## WORK ORDER
From the data below, set down exactly the lines between the one holding "camera: 100 degrees right, 10 degrees up" and the one holding "(570, 401) = (320, 418): grey", inclusive, and no others.

## EXTRACTED RECORDS
- - - - -

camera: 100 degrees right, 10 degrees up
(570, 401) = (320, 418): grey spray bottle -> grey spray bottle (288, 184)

- - - - -

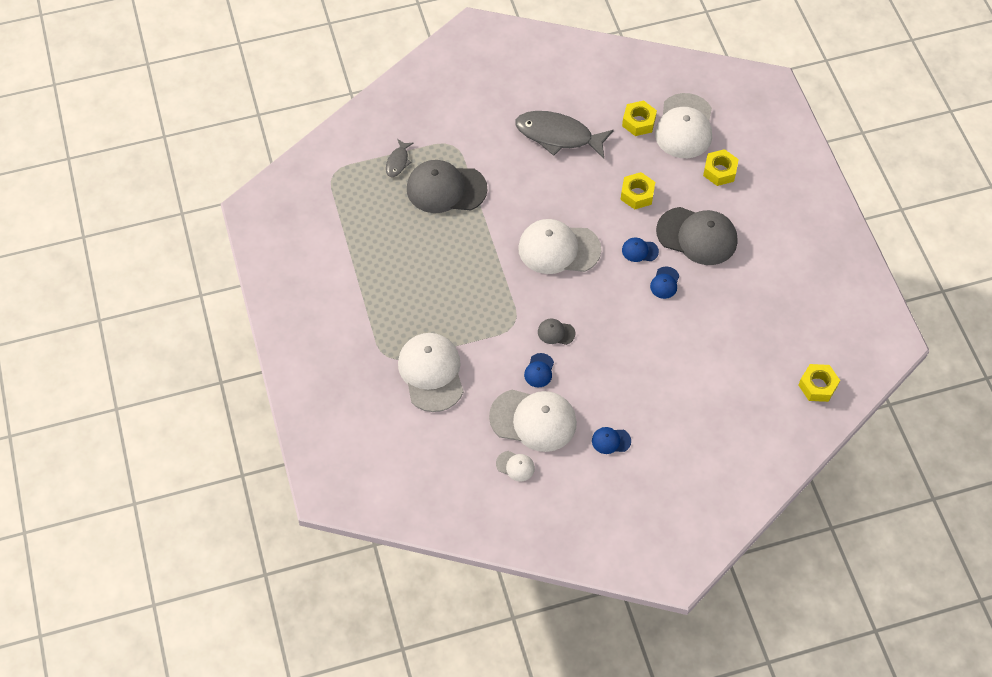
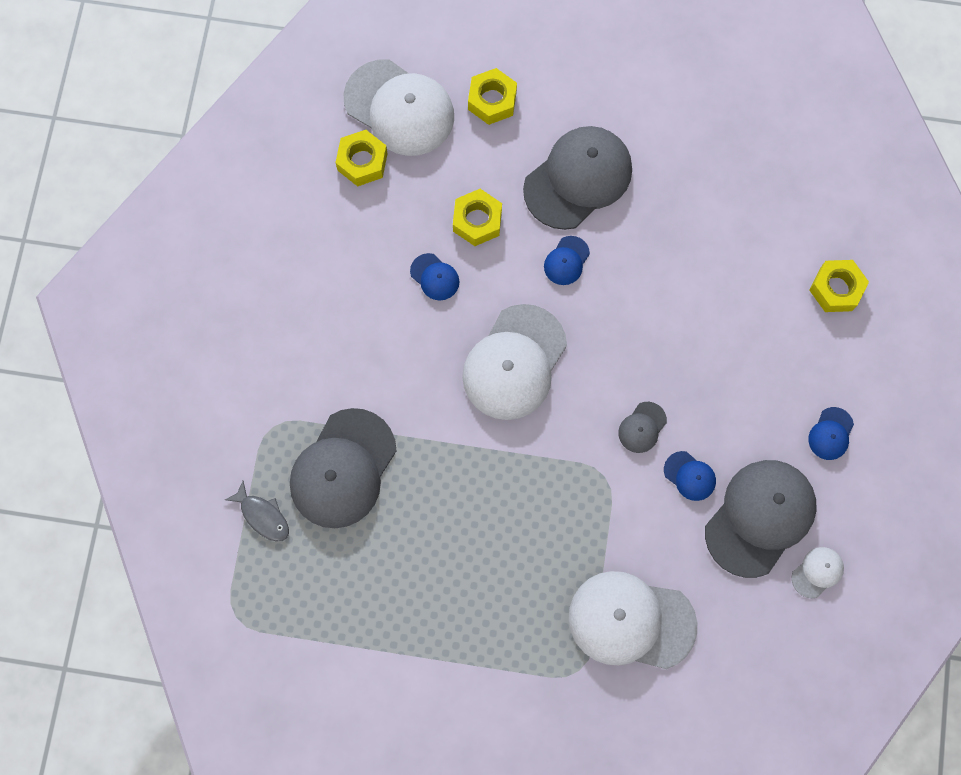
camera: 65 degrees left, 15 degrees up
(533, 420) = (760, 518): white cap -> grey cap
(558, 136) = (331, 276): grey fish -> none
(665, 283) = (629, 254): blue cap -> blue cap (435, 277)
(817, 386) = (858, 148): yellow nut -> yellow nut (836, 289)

- - - - -

## EXPECTED OUTPUT
camera: 100 degrees right, 10 degrees up
(570, 401) = (320, 418): grey spray bottle -> grey spray bottle (288, 184)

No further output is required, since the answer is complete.